*Exercise*. The answer should consist of all the records, copied exactly.

[[ Given records open ]]

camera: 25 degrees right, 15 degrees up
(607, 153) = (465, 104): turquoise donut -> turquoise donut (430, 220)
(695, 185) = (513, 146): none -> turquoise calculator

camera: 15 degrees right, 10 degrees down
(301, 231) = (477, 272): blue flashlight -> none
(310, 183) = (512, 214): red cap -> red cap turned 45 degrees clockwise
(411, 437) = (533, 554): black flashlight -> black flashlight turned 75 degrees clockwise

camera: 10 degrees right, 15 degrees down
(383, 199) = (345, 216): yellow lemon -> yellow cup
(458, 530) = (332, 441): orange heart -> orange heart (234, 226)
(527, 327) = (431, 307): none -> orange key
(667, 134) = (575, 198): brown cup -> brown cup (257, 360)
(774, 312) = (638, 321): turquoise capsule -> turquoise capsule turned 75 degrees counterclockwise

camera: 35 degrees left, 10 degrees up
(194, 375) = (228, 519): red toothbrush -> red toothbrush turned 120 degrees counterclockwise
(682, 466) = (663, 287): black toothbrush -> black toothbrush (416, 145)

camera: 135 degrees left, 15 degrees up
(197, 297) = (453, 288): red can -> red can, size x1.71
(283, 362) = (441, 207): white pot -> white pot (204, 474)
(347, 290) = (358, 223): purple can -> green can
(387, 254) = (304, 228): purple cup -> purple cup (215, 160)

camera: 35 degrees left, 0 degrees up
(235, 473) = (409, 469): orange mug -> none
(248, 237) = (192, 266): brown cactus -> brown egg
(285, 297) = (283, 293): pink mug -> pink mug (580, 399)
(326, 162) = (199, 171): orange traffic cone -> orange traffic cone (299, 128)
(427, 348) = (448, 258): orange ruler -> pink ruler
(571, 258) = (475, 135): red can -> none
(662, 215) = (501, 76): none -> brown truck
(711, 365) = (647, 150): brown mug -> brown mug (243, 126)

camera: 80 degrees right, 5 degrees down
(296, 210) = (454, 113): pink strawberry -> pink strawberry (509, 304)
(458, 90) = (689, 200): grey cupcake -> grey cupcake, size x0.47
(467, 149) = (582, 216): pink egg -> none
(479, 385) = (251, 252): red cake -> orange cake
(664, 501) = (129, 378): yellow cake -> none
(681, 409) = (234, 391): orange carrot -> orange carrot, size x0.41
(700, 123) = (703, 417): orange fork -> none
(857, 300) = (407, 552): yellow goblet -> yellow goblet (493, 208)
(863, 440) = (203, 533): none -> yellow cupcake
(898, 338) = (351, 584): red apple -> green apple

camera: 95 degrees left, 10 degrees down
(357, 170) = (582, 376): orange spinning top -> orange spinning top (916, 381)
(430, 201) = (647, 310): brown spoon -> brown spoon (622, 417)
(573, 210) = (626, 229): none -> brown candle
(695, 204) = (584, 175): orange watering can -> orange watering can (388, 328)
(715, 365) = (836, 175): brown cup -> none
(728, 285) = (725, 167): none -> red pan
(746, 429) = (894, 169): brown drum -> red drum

[[ Given records closed ]]

*Result below*.
camera: 25 degrees right, 15 degrees up
(607, 153) = (465, 104): turquoise donut -> turquoise donut (430, 220)
(695, 185) = (513, 146): none -> turquoise calculator

camera: 15 degrees right, 10 degrees down
(301, 231) = (477, 272): blue flashlight -> none
(310, 183) = (512, 214): red cap -> red cap turned 45 degrees clockwise
(411, 437) = (533, 554): black flashlight -> black flashlight turned 75 degrees clockwise

camera: 10 degrees right, 15 degrees down
(383, 199) = (345, 216): yellow lemon -> yellow cup
(458, 530) = (332, 441): orange heart -> orange heart (234, 226)
(527, 327) = (431, 307): none -> orange key
(667, 134) = (575, 198): brown cup -> brown cup (257, 360)
(774, 312) = (638, 321): turquoise capsule -> turquoise capsule turned 75 degrees counterclockwise

camera: 35 degrees left, 10 degrees up
(194, 375) = (228, 519): red toothbrush -> red toothbrush turned 120 degrees counterclockwise
(682, 466) = (663, 287): black toothbrush -> black toothbrush (416, 145)

camera: 135 degrees left, 15 degrees up
(197, 297) = (453, 288): red can -> red can, size x1.71
(283, 362) = (441, 207): white pot -> white pot (204, 474)
(347, 290) = (358, 223): purple can -> green can
(387, 254) = (304, 228): purple cup -> purple cup (215, 160)

camera: 35 degrees left, 0 degrees up
(235, 473) = (409, 469): orange mug -> none
(248, 237) = (192, 266): brown cactus -> brown egg
(285, 297) = (283, 293): pink mug -> pink mug (580, 399)
(326, 162) = (199, 171): orange traffic cone -> orange traffic cone (299, 128)
(427, 348) = (448, 258): orange ruler -> pink ruler
(571, 258) = (475, 135): red can -> none
(662, 215) = (501, 76): none -> brown truck
(711, 365) = (647, 150): brown mug -> brown mug (243, 126)

camera: 80 degrees right, 5 degrees down
(296, 210) = (454, 113): pink strawberry -> pink strawberry (509, 304)
(458, 90) = (689, 200): grey cupcake -> grey cupcake, size x0.47
(467, 149) = (582, 216): pink egg -> none
(479, 385) = (251, 252): red cake -> orange cake
(664, 501) = (129, 378): yellow cake -> none
(681, 409) = (234, 391): orange carrot -> orange carrot, size x0.41
(700, 123) = (703, 417): orange fork -> none
(857, 300) = (407, 552): yellow goblet -> yellow goblet (493, 208)
(863, 440) = (203, 533): none -> yellow cupcake
(898, 338) = (351, 584): red apple -> green apple

camera: 95 degrees left, 10 degrees down
(357, 170) = (582, 376): orange spinning top -> orange spinning top (916, 381)
(430, 201) = (647, 310): brown spoon -> brown spoon (622, 417)
(573, 210) = (626, 229): none -> brown candle
(695, 204) = (584, 175): orange watering can -> orange watering can (388, 328)
(715, 365) = (836, 175): brown cup -> none
(728, 285) = (725, 167): none -> red pan
(746, 429) = (894, 169): brown drum -> red drum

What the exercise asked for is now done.